**What needs to be done**
The required output is an exact restatement of the lines, starting with the one that contains "GPS pin RX: 2 -> 5" and finishing with the last line of the listing. It contains no pictures.

**Given data**
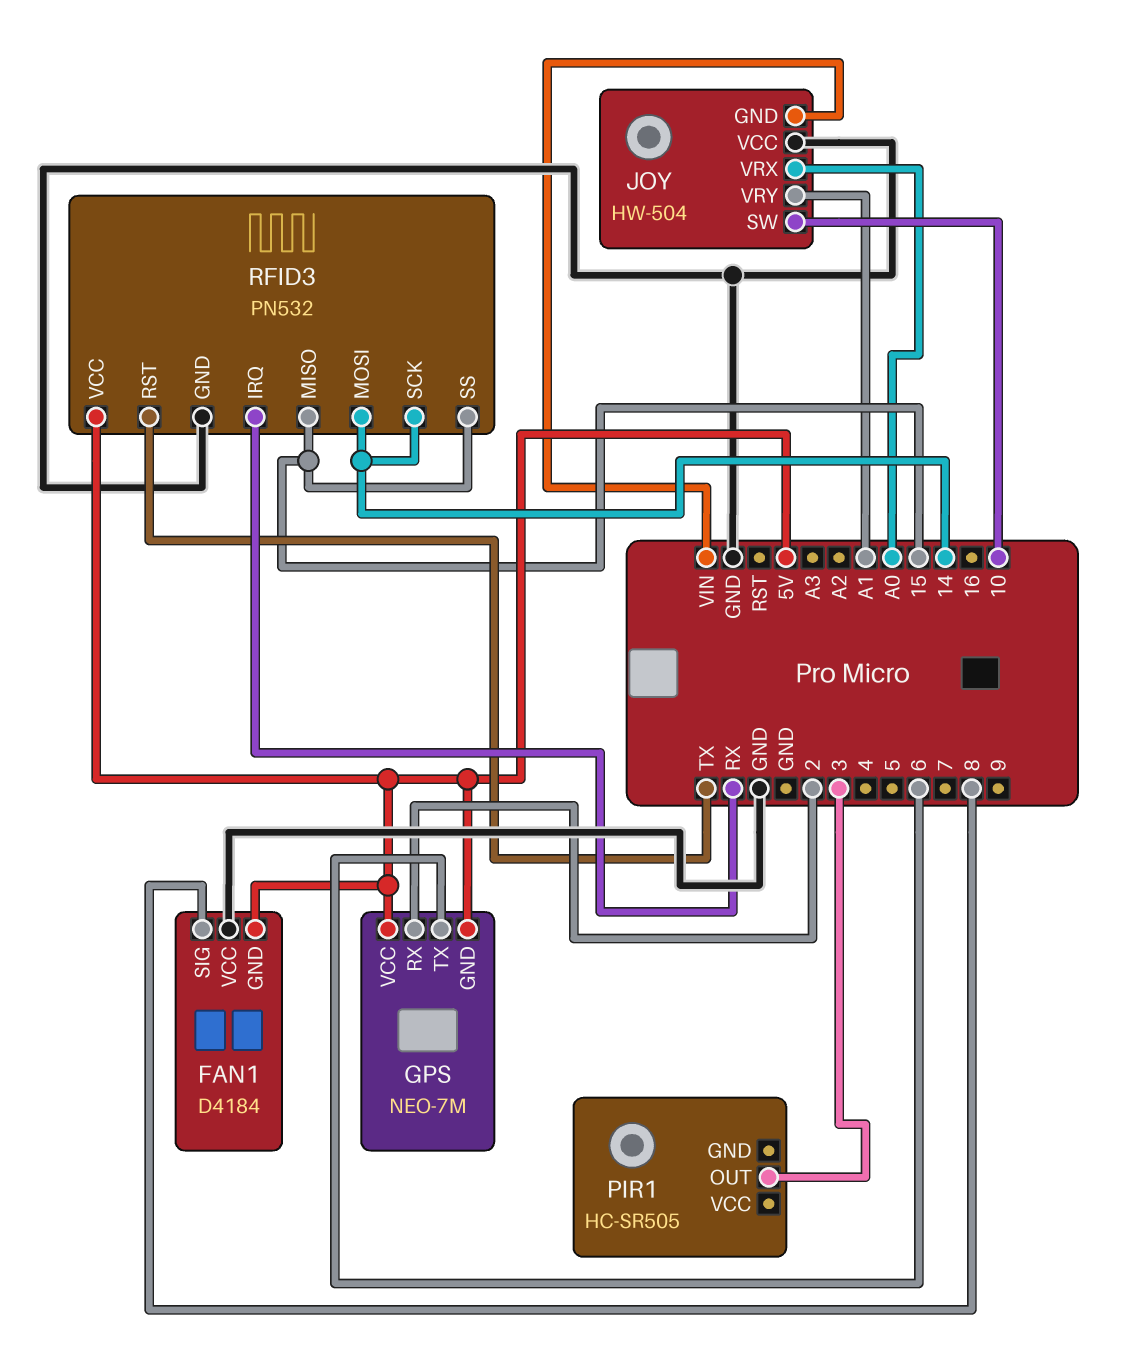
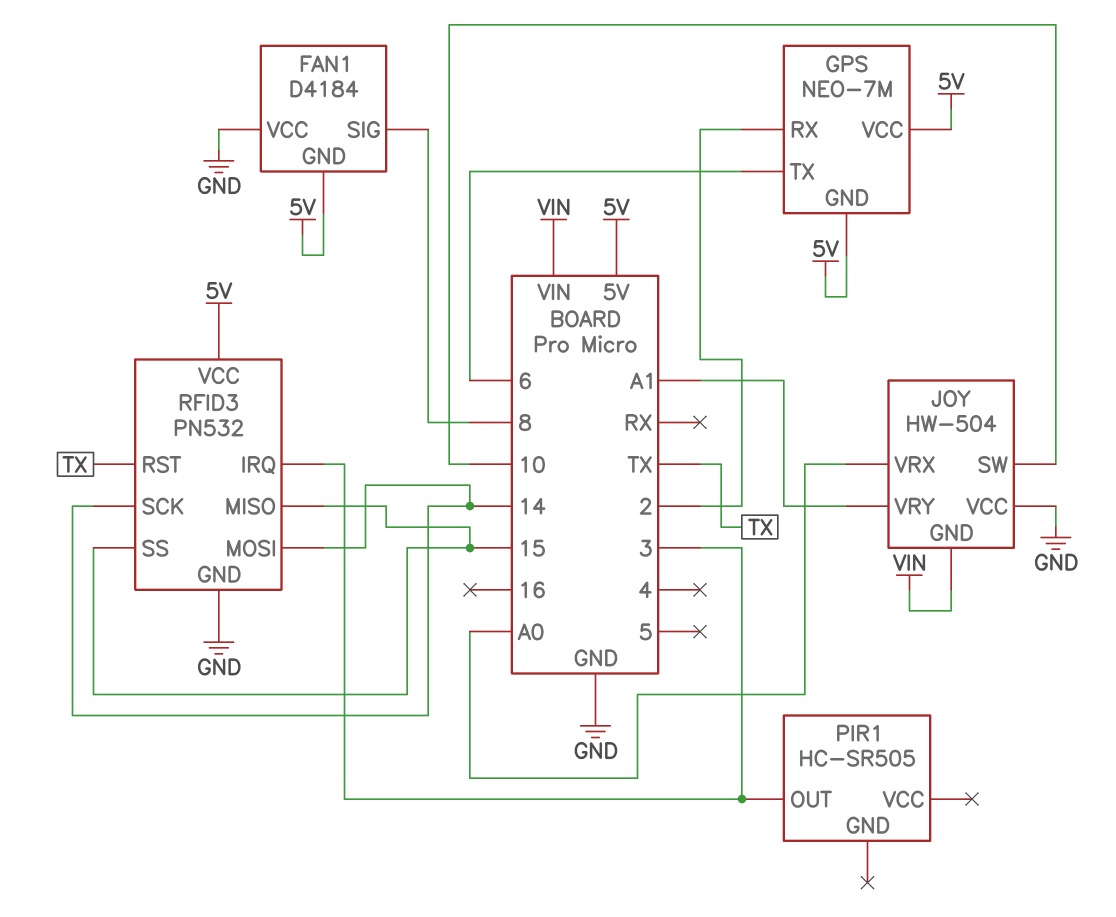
RFID3 pin IRQ: RX -> 3

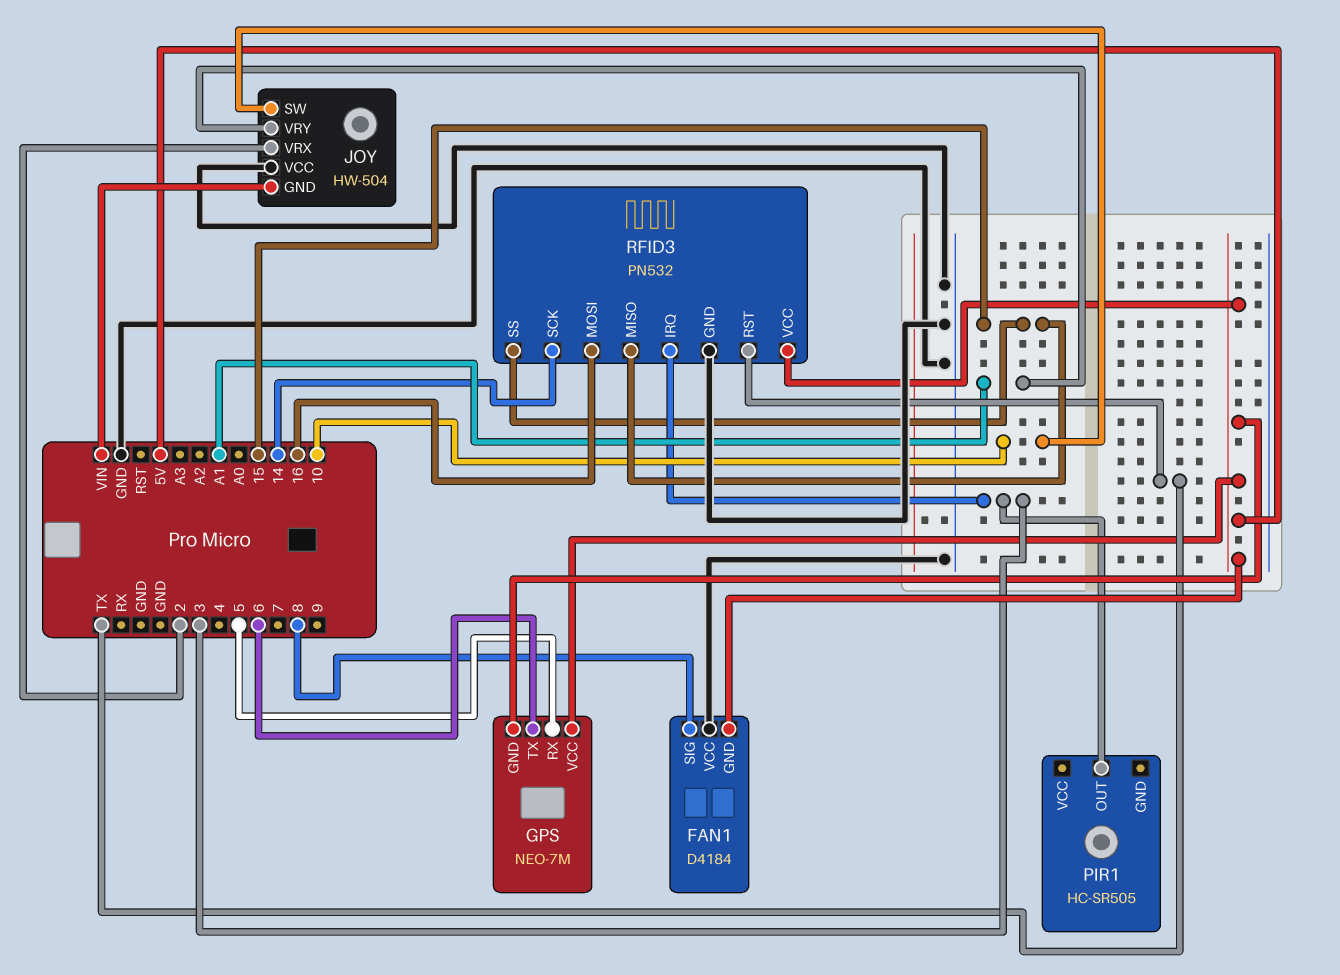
GPS pin RX: 2 -> 5
JOY pin VRX: A0 -> 2
RFID3 pin MOSI: 14 -> 16

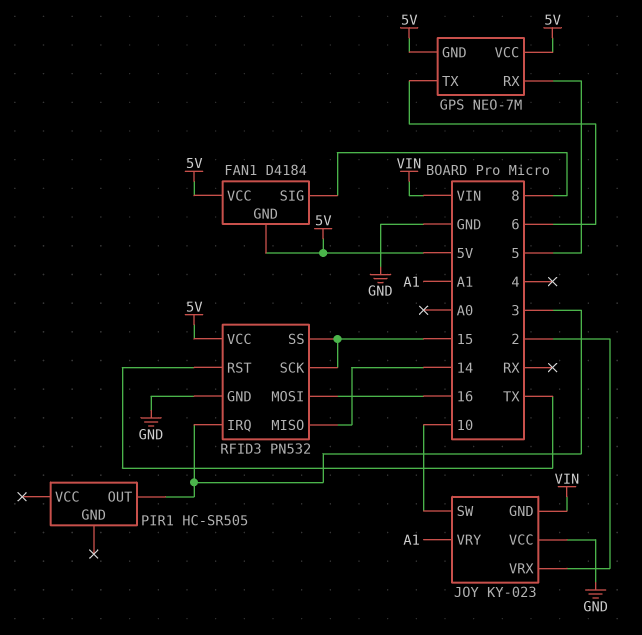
FAN1 pin VCC: GND -> 5V
JOY: HW-504 -> KY-023
RFID3 pin MISO: 15 -> 14
RFID3 pin SCK: 14 -> 15

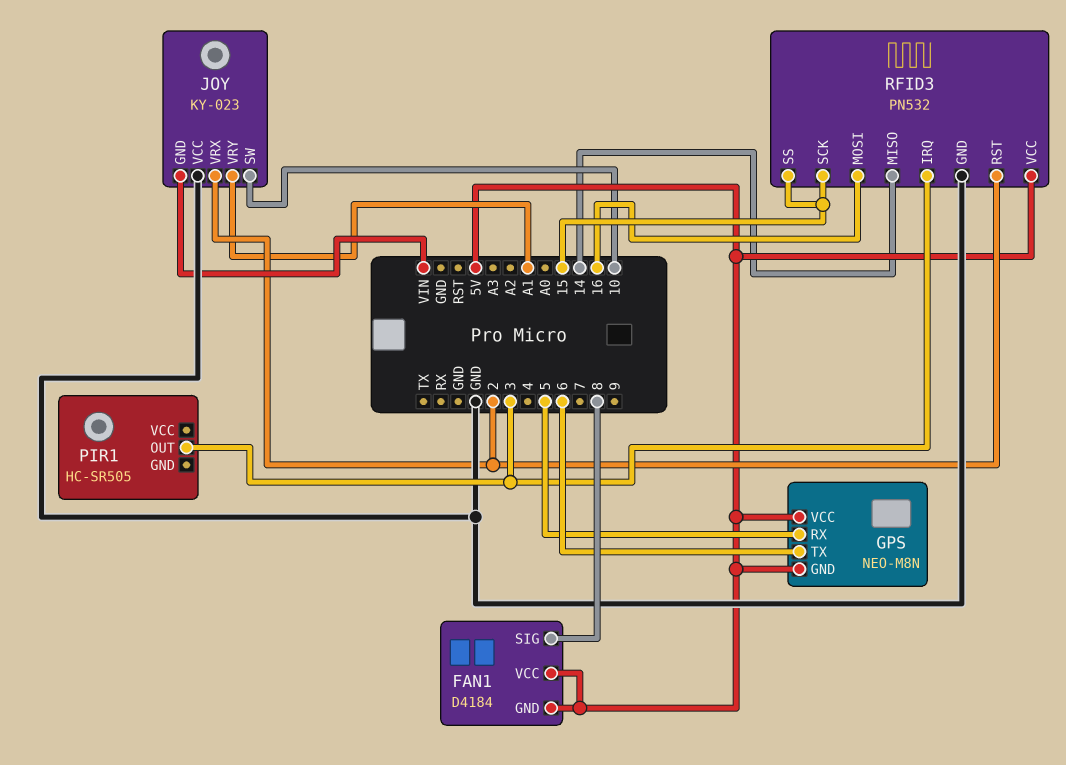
GPS: NEO-7M -> NEO-M8N
RFID3 pin RST: TX -> 2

**Response area**
GPS pin RX: 2 -> 5
JOY pin VRX: A0 -> 2
RFID3 pin MOSI: 14 -> 16

FAN1 pin VCC: GND -> 5V
JOY: HW-504 -> KY-023
RFID3 pin MISO: 15 -> 14
RFID3 pin SCK: 14 -> 15

GPS: NEO-7M -> NEO-M8N
RFID3 pin RST: TX -> 2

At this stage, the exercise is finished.